- Exercise description:
Lines from the one containing "turquoise bottle [392,229,424,341] -> none" to the end of the entries below must be reproduced exactly, with both end lines kept and no other line added.

**** Stored data

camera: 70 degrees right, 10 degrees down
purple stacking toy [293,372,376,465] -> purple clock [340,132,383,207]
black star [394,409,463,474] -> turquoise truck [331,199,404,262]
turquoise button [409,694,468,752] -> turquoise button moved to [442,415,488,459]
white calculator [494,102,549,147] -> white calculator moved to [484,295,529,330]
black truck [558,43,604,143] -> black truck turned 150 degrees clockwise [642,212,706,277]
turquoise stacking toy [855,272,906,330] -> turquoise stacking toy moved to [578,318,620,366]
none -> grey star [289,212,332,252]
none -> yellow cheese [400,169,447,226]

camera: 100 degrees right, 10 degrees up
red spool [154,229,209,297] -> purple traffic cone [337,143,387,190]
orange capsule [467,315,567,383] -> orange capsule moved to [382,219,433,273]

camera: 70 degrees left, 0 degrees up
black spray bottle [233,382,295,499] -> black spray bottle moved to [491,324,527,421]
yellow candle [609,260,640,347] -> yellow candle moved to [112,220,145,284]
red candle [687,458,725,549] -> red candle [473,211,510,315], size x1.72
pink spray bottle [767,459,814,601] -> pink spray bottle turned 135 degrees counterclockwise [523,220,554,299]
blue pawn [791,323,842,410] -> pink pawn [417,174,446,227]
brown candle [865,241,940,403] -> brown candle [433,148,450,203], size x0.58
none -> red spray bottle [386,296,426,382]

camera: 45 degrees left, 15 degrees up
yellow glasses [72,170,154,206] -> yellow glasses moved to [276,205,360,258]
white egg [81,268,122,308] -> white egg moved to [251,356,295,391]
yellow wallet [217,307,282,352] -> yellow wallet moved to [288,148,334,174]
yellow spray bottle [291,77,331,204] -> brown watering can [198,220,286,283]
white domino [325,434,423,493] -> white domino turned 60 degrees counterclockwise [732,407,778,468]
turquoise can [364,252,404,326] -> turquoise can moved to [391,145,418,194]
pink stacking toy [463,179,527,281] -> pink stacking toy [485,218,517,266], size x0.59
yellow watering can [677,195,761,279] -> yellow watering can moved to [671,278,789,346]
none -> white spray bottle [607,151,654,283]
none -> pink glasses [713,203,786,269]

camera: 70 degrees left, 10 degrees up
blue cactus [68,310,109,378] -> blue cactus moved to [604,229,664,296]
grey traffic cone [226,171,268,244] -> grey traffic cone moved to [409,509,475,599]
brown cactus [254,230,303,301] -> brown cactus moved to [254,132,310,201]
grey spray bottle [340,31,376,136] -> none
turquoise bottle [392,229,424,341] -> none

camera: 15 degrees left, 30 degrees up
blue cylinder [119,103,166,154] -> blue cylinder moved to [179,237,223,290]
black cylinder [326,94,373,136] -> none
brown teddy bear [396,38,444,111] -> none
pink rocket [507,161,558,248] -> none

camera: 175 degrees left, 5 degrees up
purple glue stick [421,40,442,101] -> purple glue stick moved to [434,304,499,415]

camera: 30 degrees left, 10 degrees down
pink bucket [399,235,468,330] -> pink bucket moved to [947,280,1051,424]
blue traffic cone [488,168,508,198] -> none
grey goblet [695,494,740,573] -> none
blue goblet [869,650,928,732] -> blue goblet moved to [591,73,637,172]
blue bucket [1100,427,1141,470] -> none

********

- Expected answer:
turquoise bottle [392,229,424,341] -> none

camera: 15 degrees left, 30 degrees up
blue cylinder [119,103,166,154] -> blue cylinder moved to [179,237,223,290]
black cylinder [326,94,373,136] -> none
brown teddy bear [396,38,444,111] -> none
pink rocket [507,161,558,248] -> none

camera: 175 degrees left, 5 degrees up
purple glue stick [421,40,442,101] -> purple glue stick moved to [434,304,499,415]

camera: 30 degrees left, 10 degrees down
pink bucket [399,235,468,330] -> pink bucket moved to [947,280,1051,424]
blue traffic cone [488,168,508,198] -> none
grey goblet [695,494,740,573] -> none
blue goblet [869,650,928,732] -> blue goblet moved to [591,73,637,172]
blue bucket [1100,427,1141,470] -> none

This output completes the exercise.